## What to work on
Write the data below out again in full, exactly as shown.

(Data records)

────────────────────────────────────────

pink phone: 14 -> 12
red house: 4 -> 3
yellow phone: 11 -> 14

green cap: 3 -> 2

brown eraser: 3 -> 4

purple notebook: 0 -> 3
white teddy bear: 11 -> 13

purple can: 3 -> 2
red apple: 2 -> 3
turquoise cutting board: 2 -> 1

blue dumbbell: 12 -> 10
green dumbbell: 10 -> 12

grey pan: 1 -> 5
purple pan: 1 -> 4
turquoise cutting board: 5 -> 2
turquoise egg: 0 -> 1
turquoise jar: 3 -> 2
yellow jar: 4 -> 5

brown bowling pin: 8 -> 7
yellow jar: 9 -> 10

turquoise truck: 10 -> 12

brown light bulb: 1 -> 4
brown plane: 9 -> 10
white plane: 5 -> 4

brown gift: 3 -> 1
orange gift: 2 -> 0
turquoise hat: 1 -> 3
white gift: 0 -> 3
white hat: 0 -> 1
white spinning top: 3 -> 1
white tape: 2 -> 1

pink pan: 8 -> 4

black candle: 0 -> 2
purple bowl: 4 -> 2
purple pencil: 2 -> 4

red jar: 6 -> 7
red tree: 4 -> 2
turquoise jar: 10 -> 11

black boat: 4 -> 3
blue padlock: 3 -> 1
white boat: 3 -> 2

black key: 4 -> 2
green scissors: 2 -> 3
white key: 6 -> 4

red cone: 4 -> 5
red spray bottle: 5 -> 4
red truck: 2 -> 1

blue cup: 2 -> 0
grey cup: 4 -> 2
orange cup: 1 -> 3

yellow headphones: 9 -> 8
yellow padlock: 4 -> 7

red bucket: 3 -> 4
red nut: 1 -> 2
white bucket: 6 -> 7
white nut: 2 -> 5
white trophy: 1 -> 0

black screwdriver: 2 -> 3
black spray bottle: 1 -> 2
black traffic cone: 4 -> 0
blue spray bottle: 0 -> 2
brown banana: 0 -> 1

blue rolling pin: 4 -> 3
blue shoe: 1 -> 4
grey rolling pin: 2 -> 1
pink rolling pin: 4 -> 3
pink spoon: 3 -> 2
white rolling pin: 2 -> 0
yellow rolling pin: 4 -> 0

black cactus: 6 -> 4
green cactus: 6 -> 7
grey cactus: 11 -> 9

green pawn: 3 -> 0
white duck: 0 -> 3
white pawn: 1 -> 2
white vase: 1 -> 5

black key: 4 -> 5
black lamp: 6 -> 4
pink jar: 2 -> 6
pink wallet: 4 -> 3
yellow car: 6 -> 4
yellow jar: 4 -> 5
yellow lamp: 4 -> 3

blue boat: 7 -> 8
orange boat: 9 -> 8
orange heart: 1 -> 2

────────────────────────────────────────

## Exercise response
pink phone: 14 -> 12
red house: 4 -> 3
yellow phone: 11 -> 14

green cap: 3 -> 2

brown eraser: 3 -> 4

purple notebook: 0 -> 3
white teddy bear: 11 -> 13

purple can: 3 -> 2
red apple: 2 -> 3
turquoise cutting board: 2 -> 1

blue dumbbell: 12 -> 10
green dumbbell: 10 -> 12

grey pan: 1 -> 5
purple pan: 1 -> 4
turquoise cutting board: 5 -> 2
turquoise egg: 0 -> 1
turquoise jar: 3 -> 2
yellow jar: 4 -> 5

brown bowling pin: 8 -> 7
yellow jar: 9 -> 10

turquoise truck: 10 -> 12

brown light bulb: 1 -> 4
brown plane: 9 -> 10
white plane: 5 -> 4

brown gift: 3 -> 1
orange gift: 2 -> 0
turquoise hat: 1 -> 3
white gift: 0 -> 3
white hat: 0 -> 1
white spinning top: 3 -> 1
white tape: 2 -> 1

pink pan: 8 -> 4

black candle: 0 -> 2
purple bowl: 4 -> 2
purple pencil: 2 -> 4

red jar: 6 -> 7
red tree: 4 -> 2
turquoise jar: 10 -> 11

black boat: 4 -> 3
blue padlock: 3 -> 1
white boat: 3 -> 2

black key: 4 -> 2
green scissors: 2 -> 3
white key: 6 -> 4

red cone: 4 -> 5
red spray bottle: 5 -> 4
red truck: 2 -> 1

blue cup: 2 -> 0
grey cup: 4 -> 2
orange cup: 1 -> 3

yellow headphones: 9 -> 8
yellow padlock: 4 -> 7

red bucket: 3 -> 4
red nut: 1 -> 2
white bucket: 6 -> 7
white nut: 2 -> 5
white trophy: 1 -> 0

black screwdriver: 2 -> 3
black spray bottle: 1 -> 2
black traffic cone: 4 -> 0
blue spray bottle: 0 -> 2
brown banana: 0 -> 1

blue rolling pin: 4 -> 3
blue shoe: 1 -> 4
grey rolling pin: 2 -> 1
pink rolling pin: 4 -> 3
pink spoon: 3 -> 2
white rolling pin: 2 -> 0
yellow rolling pin: 4 -> 0

black cactus: 6 -> 4
green cactus: 6 -> 7
grey cactus: 11 -> 9

green pawn: 3 -> 0
white duck: 0 -> 3
white pawn: 1 -> 2
white vase: 1 -> 5

black key: 4 -> 5
black lamp: 6 -> 4
pink jar: 2 -> 6
pink wallet: 4 -> 3
yellow car: 6 -> 4
yellow jar: 4 -> 5
yellow lamp: 4 -> 3

blue boat: 7 -> 8
orange boat: 9 -> 8
orange heart: 1 -> 2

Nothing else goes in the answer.